▶ [WORK REQUEST]: Print word for word the first line of the records below and every following line through the one containing "The BlueGameDie moved"; print nothing else.

▶ [PROVIDED INFORMATION]:

= = = =

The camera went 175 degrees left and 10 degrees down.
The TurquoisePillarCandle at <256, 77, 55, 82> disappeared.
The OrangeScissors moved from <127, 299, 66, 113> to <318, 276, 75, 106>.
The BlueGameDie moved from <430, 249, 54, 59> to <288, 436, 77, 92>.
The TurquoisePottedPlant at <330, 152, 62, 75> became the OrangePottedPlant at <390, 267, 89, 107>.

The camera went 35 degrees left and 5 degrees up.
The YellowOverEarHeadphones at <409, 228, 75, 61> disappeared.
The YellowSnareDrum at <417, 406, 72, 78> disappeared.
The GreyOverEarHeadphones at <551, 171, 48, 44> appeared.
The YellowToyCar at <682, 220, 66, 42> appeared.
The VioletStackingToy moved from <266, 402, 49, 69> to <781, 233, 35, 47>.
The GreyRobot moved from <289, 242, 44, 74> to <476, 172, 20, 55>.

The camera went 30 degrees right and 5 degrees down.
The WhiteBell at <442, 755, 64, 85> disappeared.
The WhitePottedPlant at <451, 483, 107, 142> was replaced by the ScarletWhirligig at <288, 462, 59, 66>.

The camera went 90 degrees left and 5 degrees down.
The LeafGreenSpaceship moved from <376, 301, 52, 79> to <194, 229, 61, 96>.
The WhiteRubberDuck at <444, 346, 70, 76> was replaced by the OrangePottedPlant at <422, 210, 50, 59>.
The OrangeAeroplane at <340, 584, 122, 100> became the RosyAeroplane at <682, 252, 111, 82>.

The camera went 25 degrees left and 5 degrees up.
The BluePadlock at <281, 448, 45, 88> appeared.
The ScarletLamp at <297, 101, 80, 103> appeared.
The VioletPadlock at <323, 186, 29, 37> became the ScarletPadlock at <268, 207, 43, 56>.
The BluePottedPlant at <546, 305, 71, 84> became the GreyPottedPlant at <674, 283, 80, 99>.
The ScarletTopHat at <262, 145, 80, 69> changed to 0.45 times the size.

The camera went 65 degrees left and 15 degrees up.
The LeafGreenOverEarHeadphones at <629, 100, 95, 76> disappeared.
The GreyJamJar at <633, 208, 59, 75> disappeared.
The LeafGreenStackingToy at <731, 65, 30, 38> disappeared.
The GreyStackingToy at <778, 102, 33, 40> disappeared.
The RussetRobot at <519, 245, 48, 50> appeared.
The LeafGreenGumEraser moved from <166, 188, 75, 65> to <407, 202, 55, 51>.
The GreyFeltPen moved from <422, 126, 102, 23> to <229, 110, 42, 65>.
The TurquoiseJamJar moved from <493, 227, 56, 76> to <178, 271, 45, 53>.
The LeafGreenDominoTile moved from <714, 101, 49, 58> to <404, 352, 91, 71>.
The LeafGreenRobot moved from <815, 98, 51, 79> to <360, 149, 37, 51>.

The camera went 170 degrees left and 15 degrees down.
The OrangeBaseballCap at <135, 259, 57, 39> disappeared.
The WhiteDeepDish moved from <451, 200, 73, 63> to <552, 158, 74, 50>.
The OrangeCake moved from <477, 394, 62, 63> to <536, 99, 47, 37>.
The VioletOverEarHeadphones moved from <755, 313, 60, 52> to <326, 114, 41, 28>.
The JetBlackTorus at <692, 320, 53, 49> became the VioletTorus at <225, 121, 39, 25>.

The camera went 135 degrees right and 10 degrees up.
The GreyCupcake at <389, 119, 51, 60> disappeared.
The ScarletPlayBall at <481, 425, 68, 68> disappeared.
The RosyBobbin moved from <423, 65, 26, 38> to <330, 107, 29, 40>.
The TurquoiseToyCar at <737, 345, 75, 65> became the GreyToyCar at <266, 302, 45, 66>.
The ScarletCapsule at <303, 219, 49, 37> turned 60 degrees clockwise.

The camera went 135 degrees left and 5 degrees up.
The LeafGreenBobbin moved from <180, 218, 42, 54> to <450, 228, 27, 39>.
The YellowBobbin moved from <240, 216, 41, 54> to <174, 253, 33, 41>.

= = = =

▶ [ANSWER TO THIS PROBLEM]:
The camera went 175 degrees left and 10 degrees down.
The TurquoisePillarCandle at <256, 77, 55, 82> disappeared.
The OrangeScissors moved from <127, 299, 66, 113> to <318, 276, 75, 106>.
The BlueGameDie moved from <430, 249, 54, 59> to <288, 436, 77, 92>.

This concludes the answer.